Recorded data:
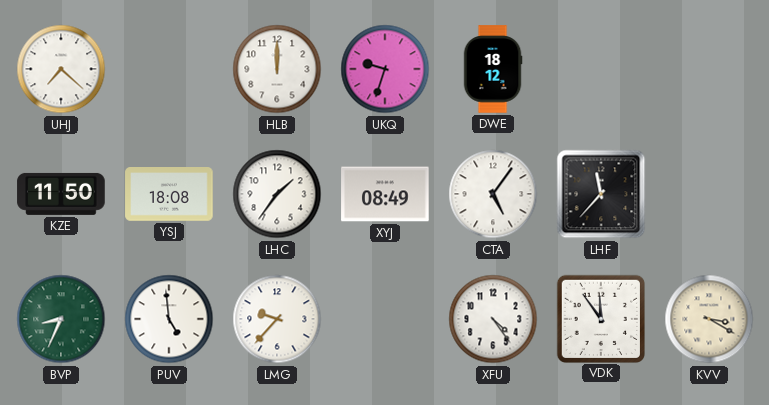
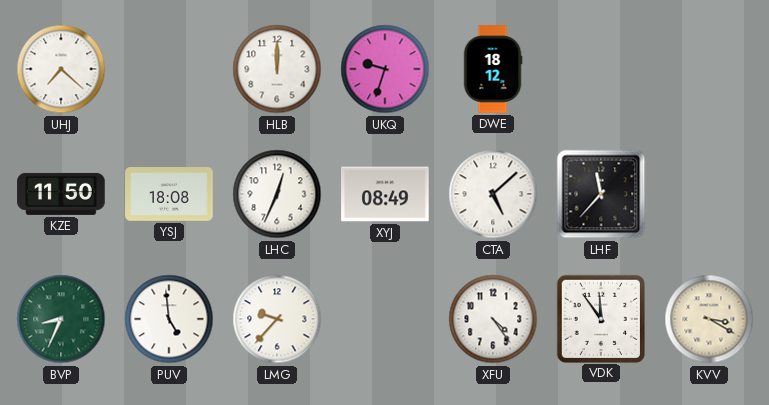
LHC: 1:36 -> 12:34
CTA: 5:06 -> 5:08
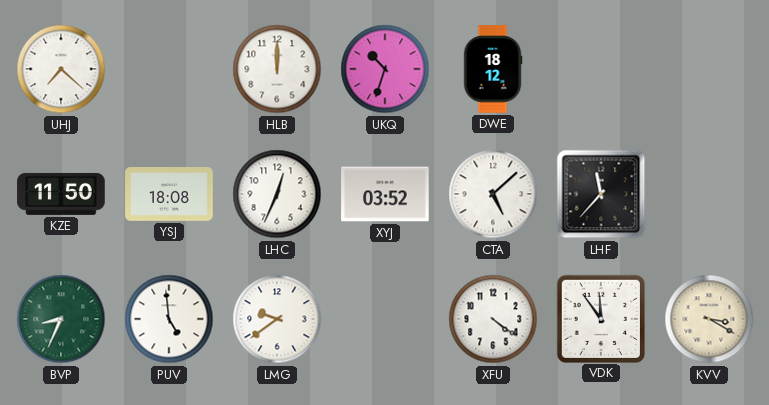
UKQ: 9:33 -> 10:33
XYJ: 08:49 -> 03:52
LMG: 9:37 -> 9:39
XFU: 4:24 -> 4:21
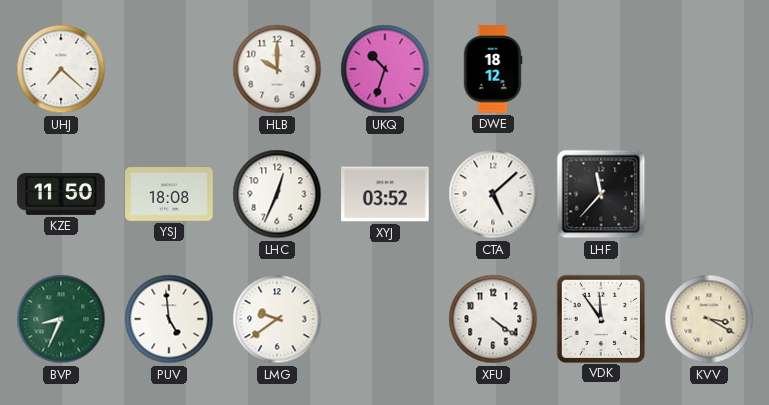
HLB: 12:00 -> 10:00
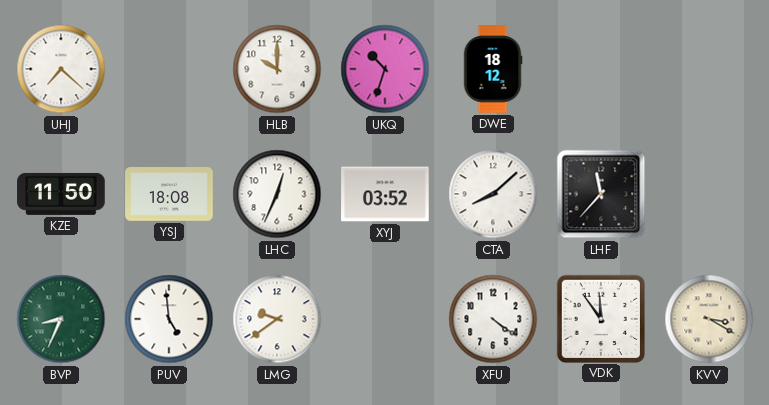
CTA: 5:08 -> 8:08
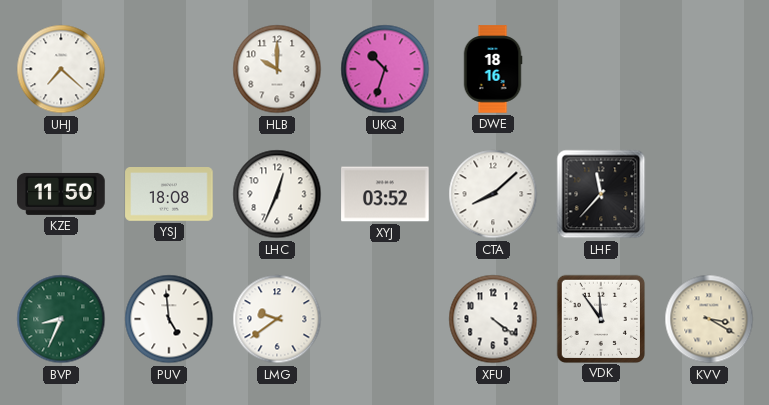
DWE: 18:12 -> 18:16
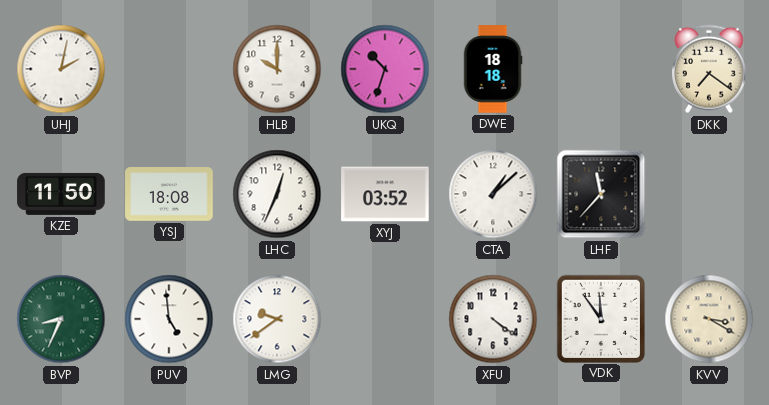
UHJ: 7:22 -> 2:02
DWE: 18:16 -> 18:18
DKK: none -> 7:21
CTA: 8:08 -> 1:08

- **Exercise aim**
Please write out every line of the records above word for word, leaving the pictures out.

- **Written response**
LHC: 1:36 -> 12:34
CTA: 5:06 -> 5:08
UKQ: 9:33 -> 10:33
XYJ: 08:49 -> 03:52
LMG: 9:37 -> 9:39
XFU: 4:24 -> 4:21
HLB: 12:00 -> 10:00
CTA: 5:08 -> 8:08
DWE: 18:12 -> 18:16
UHJ: 7:22 -> 2:02
DWE: 18:16 -> 18:18
DKK: none -> 7:21
CTA: 8:08 -> 1:08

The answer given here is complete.